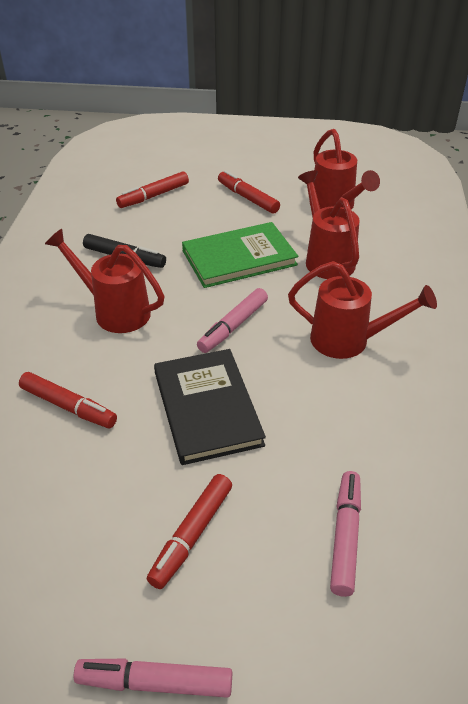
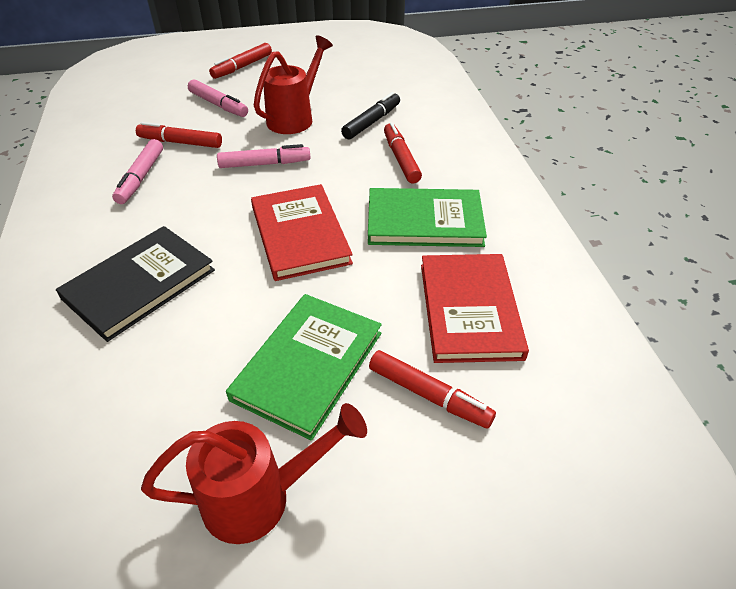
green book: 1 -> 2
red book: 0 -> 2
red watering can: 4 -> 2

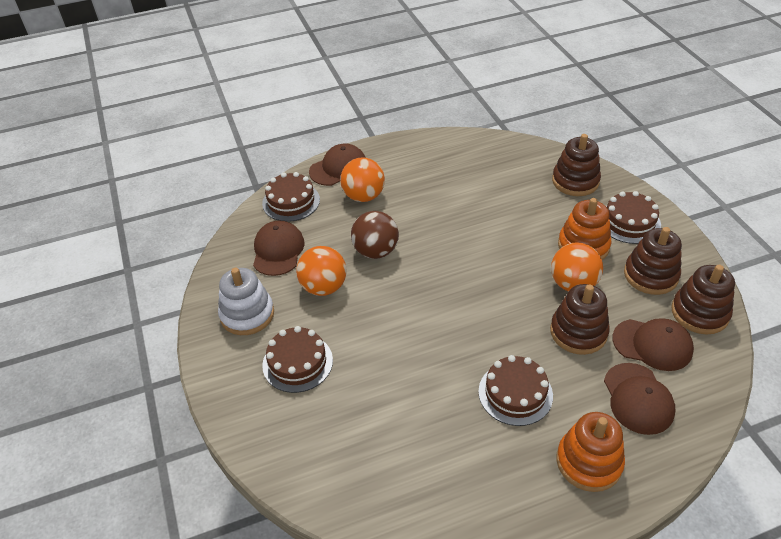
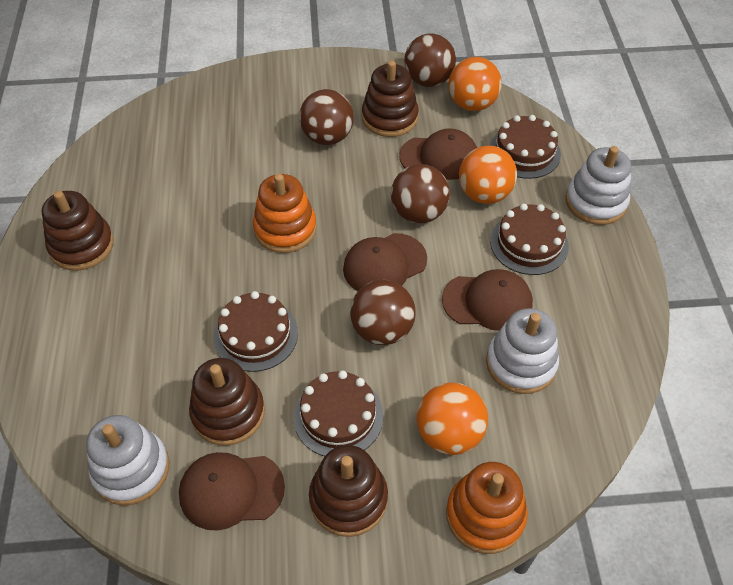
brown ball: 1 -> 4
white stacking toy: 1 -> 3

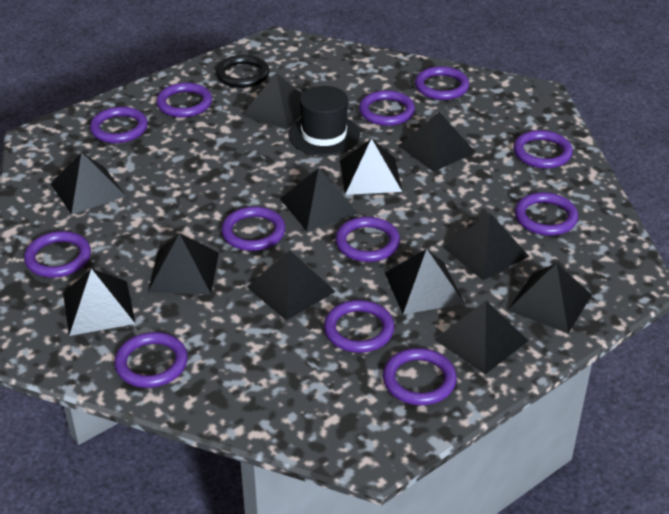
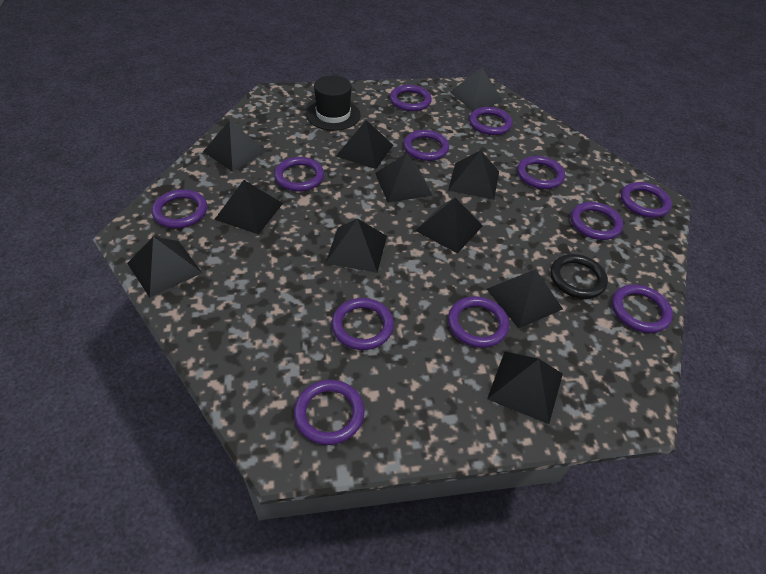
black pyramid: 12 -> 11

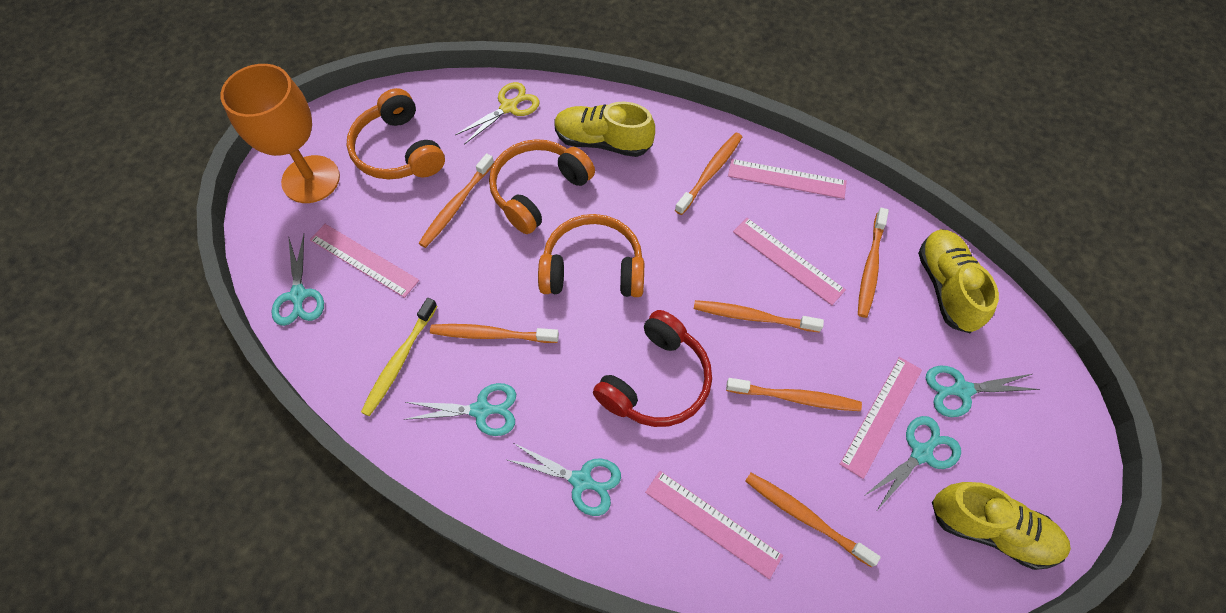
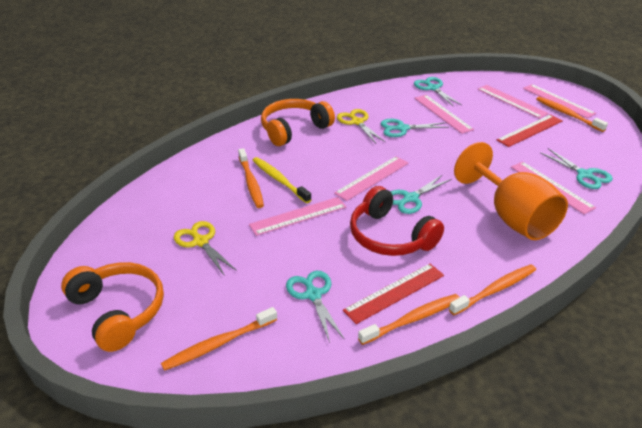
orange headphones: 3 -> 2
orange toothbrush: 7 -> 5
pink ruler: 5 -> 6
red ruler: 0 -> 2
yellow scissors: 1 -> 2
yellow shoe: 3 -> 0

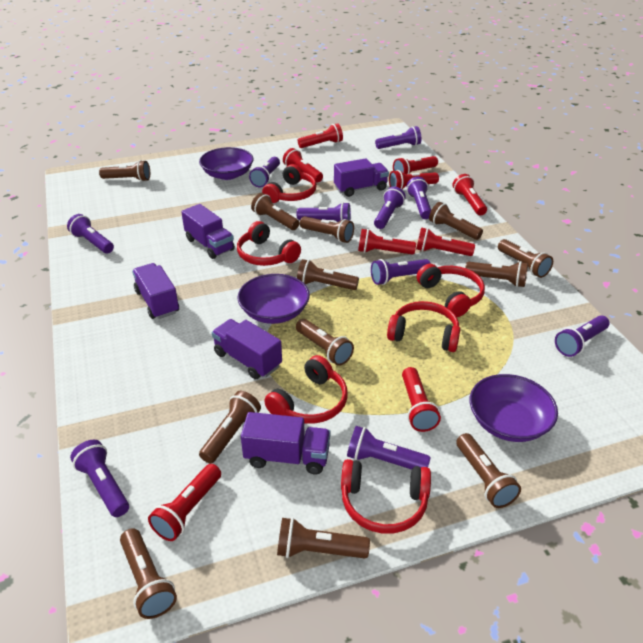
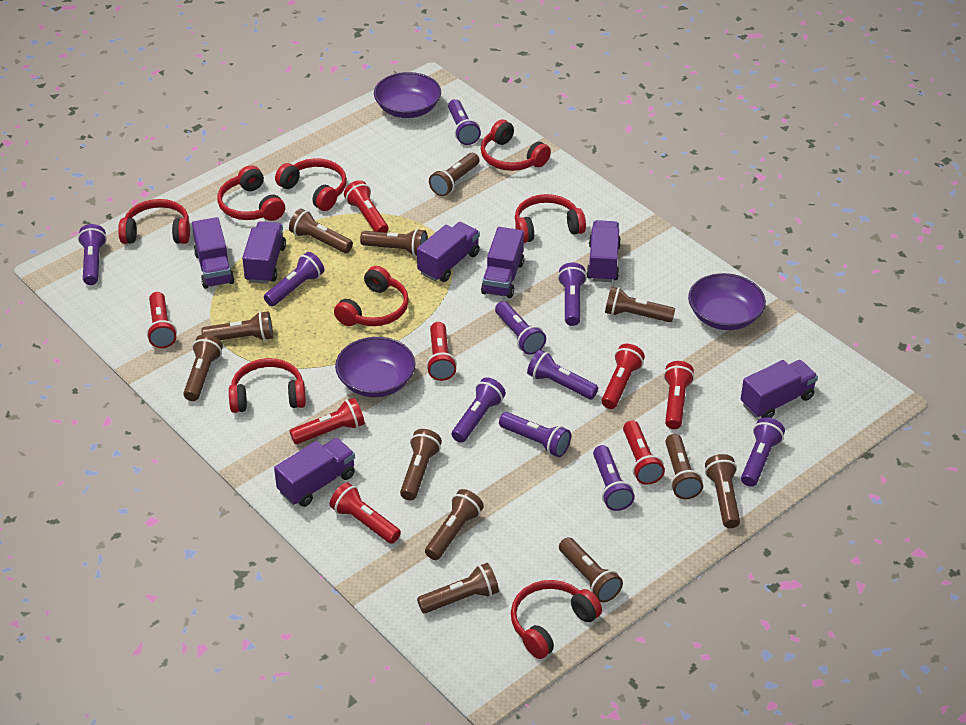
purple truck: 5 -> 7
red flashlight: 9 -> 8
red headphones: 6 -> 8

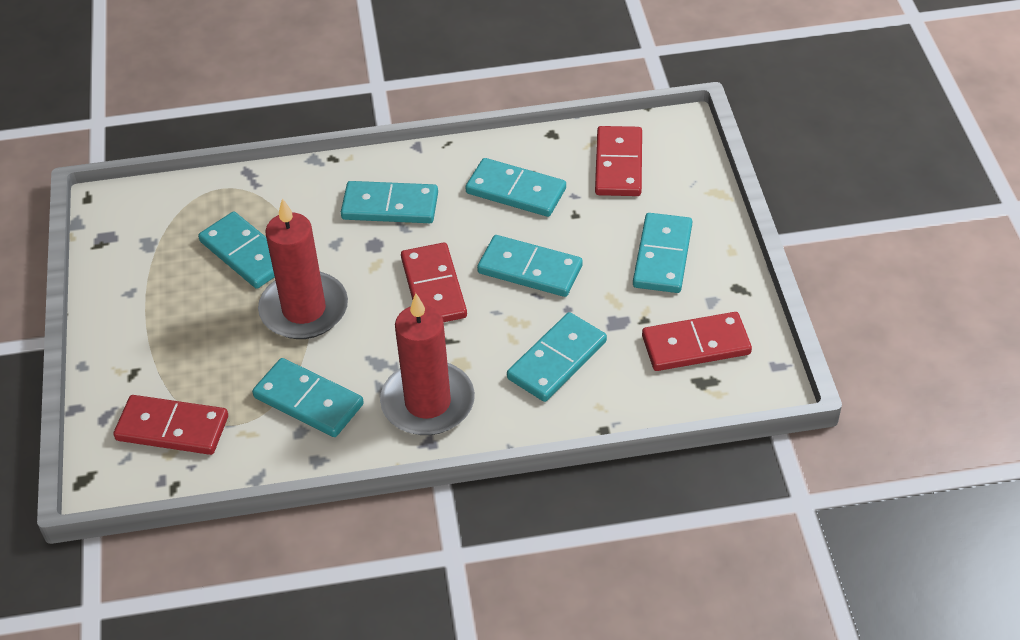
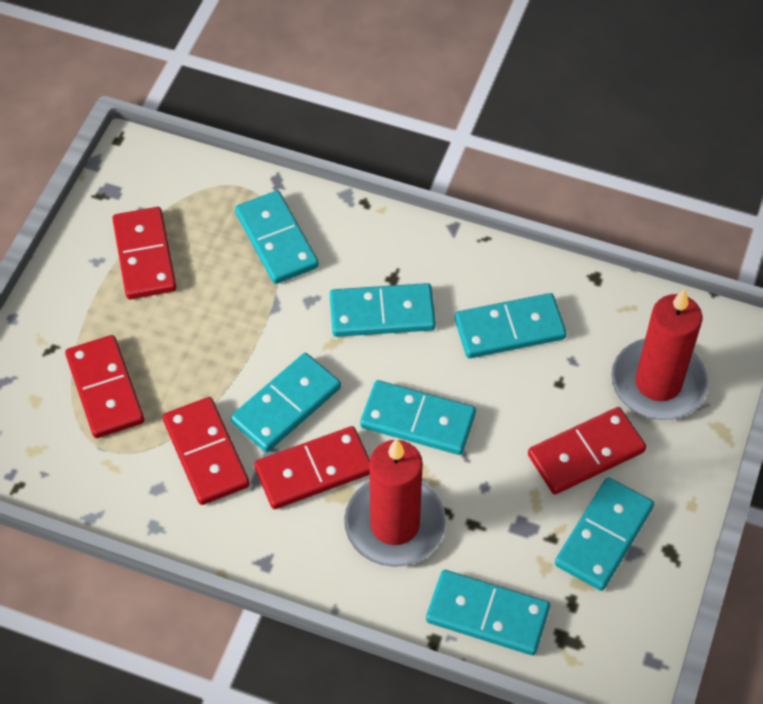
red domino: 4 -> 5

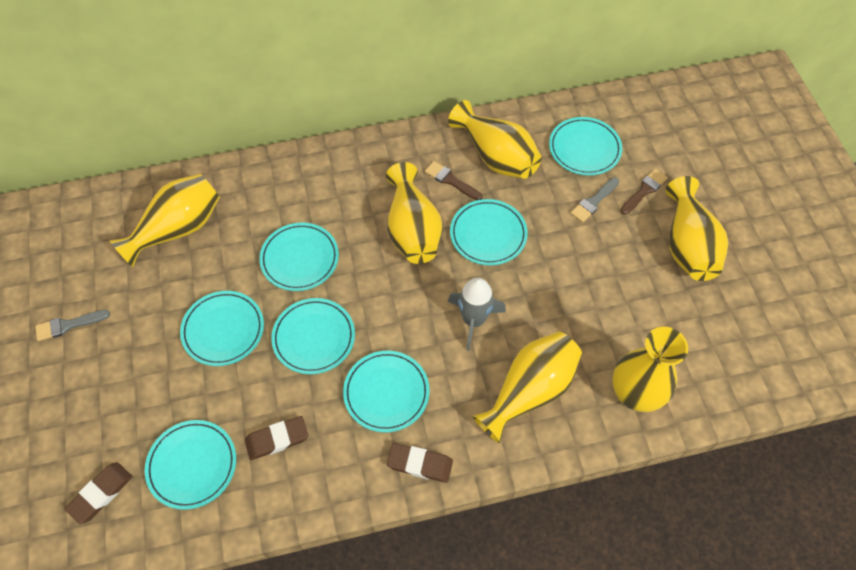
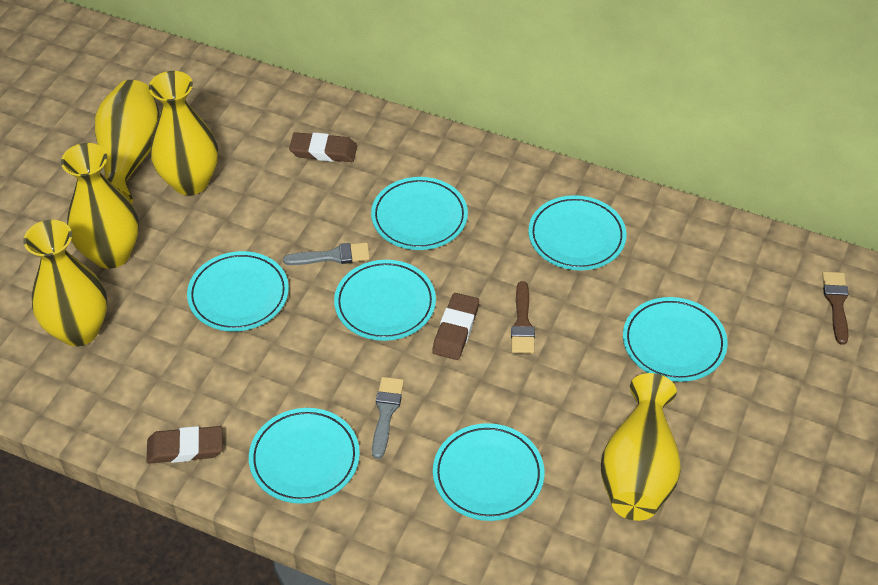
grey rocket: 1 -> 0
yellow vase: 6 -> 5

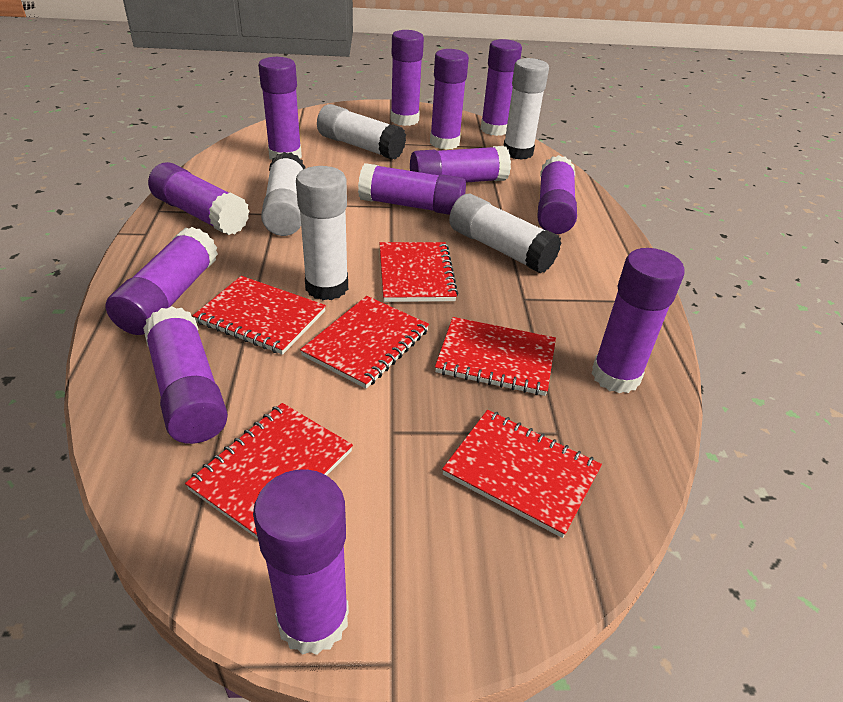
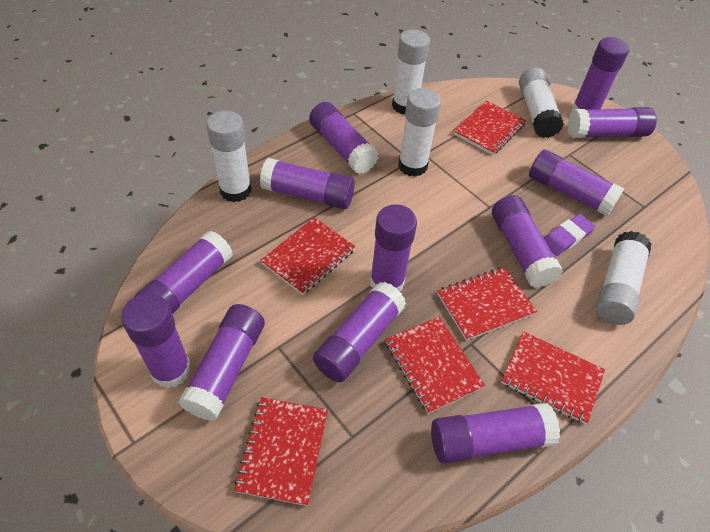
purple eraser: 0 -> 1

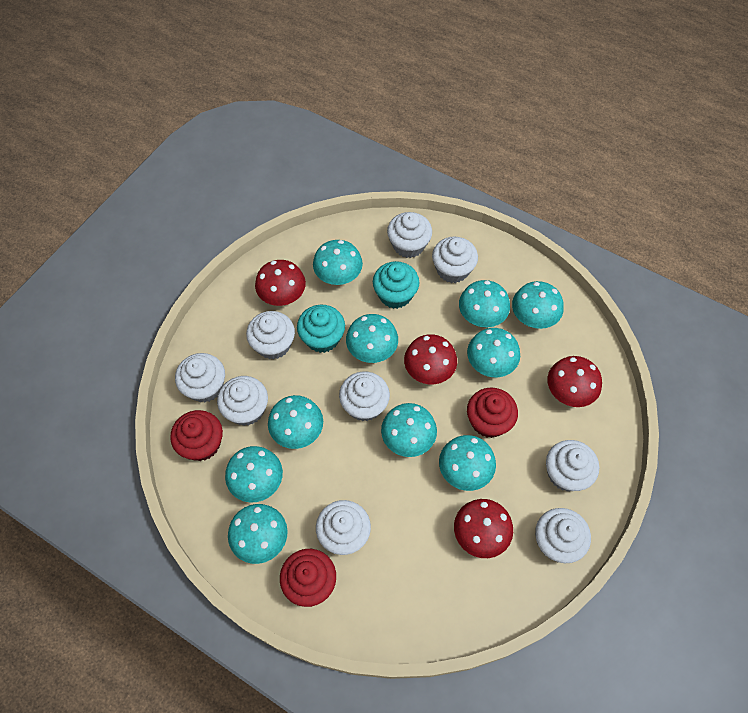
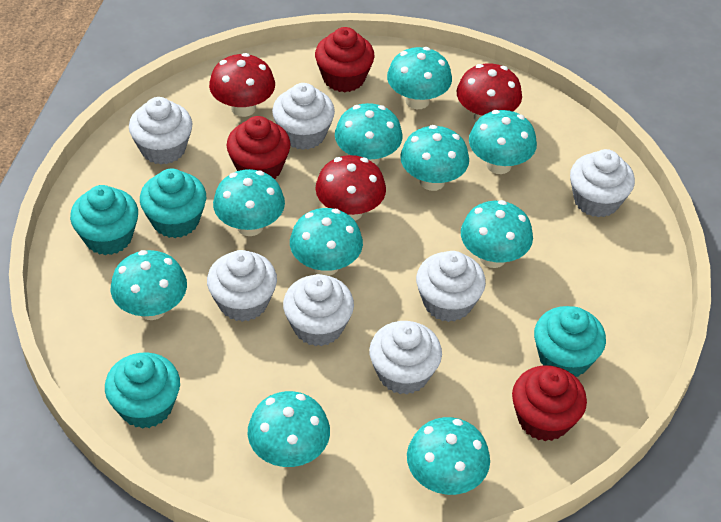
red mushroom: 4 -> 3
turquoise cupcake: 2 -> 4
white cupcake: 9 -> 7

### YOUR OBJECTIVE
What is needed is an exact printout of all the entries, without the pictures.

### TASK RESULT
green book: 1 -> 2
red book: 0 -> 2
red watering can: 4 -> 2

brown ball: 1 -> 4
white stacking toy: 1 -> 3

black pyramid: 12 -> 11

orange headphones: 3 -> 2
orange toothbrush: 7 -> 5
pink ruler: 5 -> 6
red ruler: 0 -> 2
yellow scissors: 1 -> 2
yellow shoe: 3 -> 0

purple truck: 5 -> 7
red flashlight: 9 -> 8
red headphones: 6 -> 8

red domino: 4 -> 5

grey rocket: 1 -> 0
yellow vase: 6 -> 5

purple eraser: 0 -> 1

red mushroom: 4 -> 3
turquoise cupcake: 2 -> 4
white cupcake: 9 -> 7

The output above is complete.